• WHAT IS BEING ASKED:
Your answer should show every line of the material below that includes "RADIO".

**********

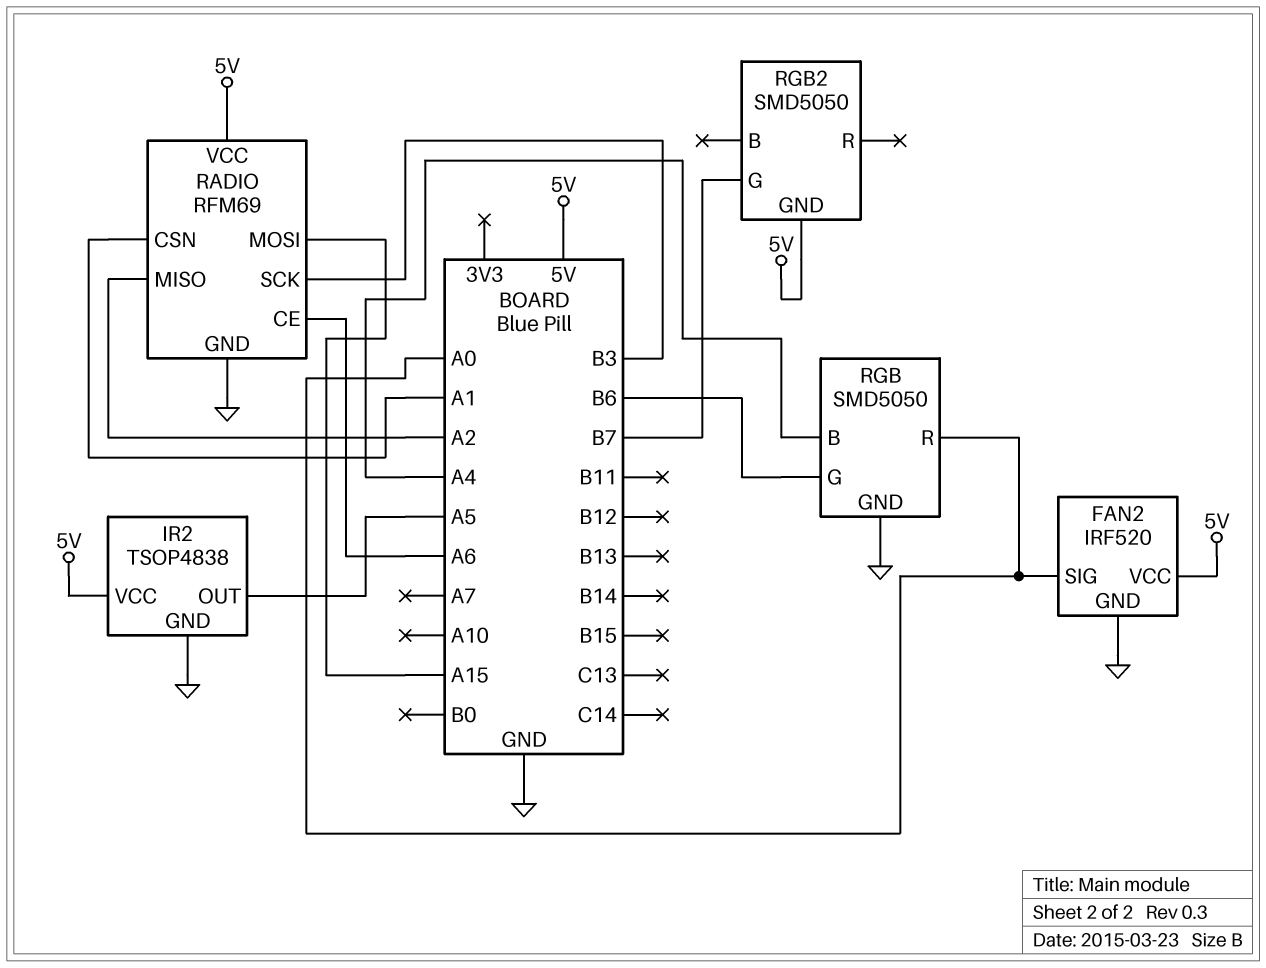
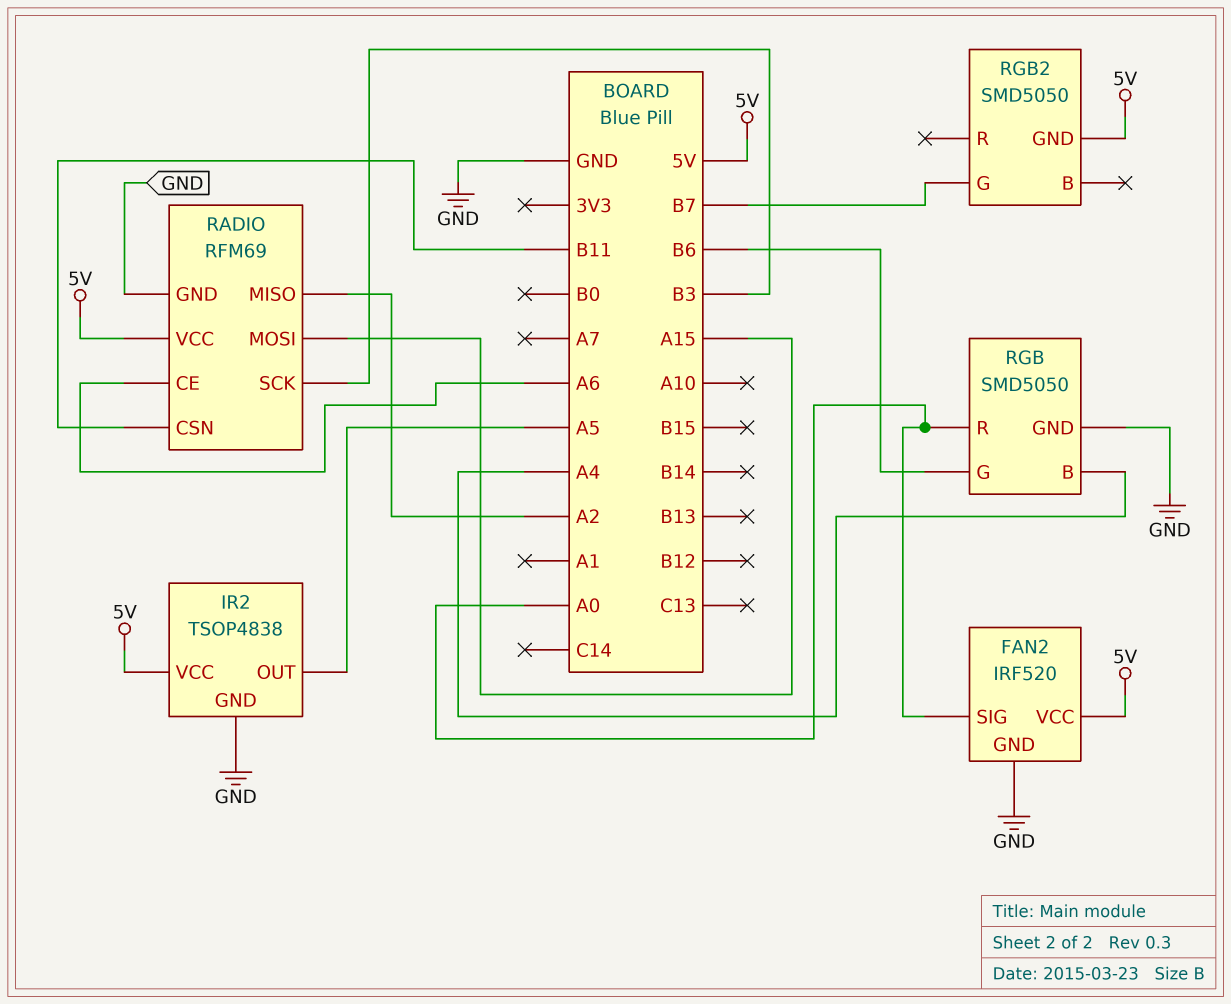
RADIO pin CSN: A1 -> B11

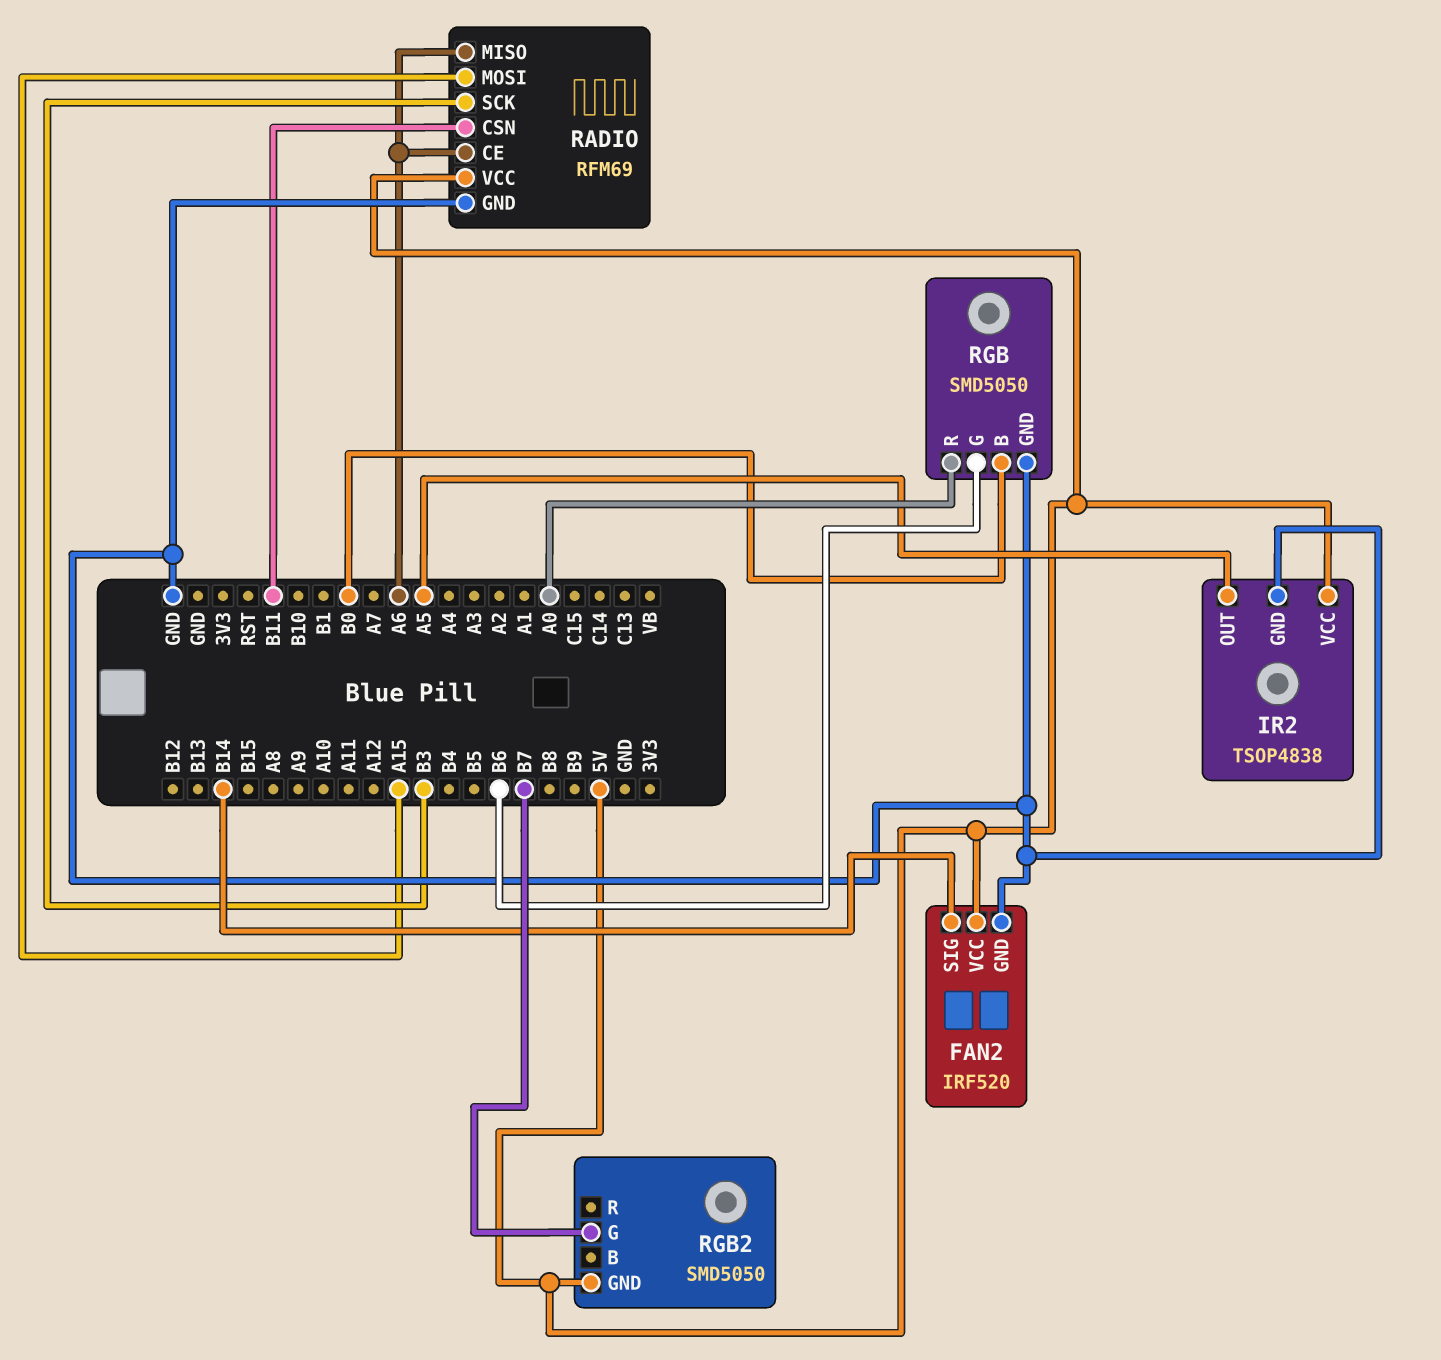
FAN2 pin SIG: A0 -> B14
RADIO pin MISO: A2 -> A6
RGB pin B: A4 -> B0

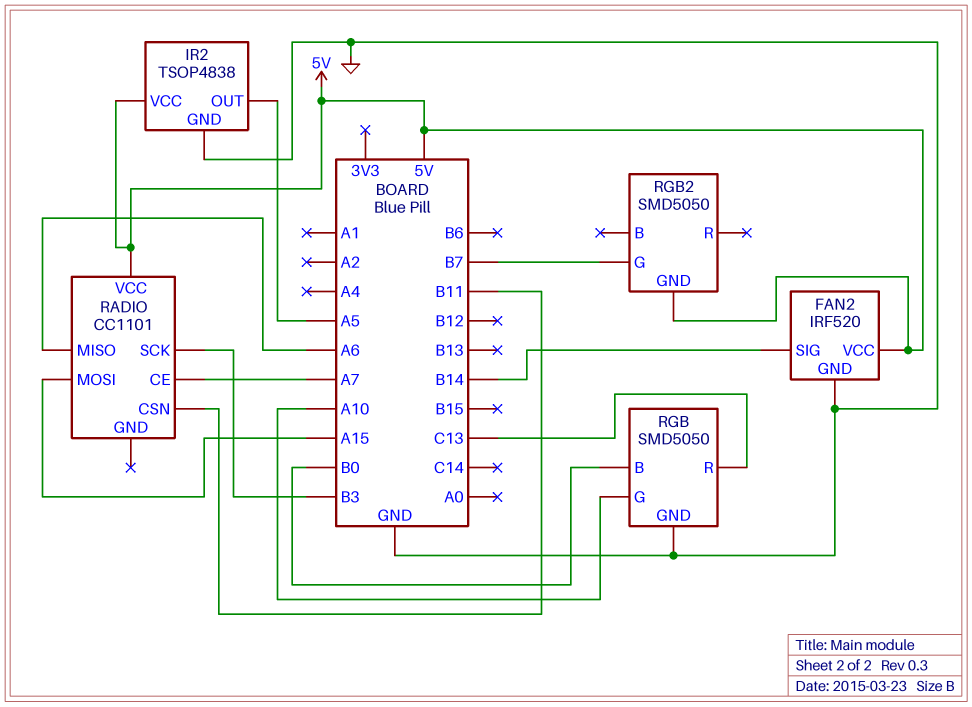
RADIO: RFM69 -> CC1101
RADIO pin CE: A6 -> A7
RADIO pin GND: GND -> none
RGB pin G: B6 -> A10
RGB pin R: A0 -> C13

**********

• OUTPUT BELOW:
RADIO pin CSN: A1 -> B11
RADIO pin MISO: A2 -> A6
RADIO: RFM69 -> CC1101
RADIO pin CE: A6 -> A7
RADIO pin GND: GND -> none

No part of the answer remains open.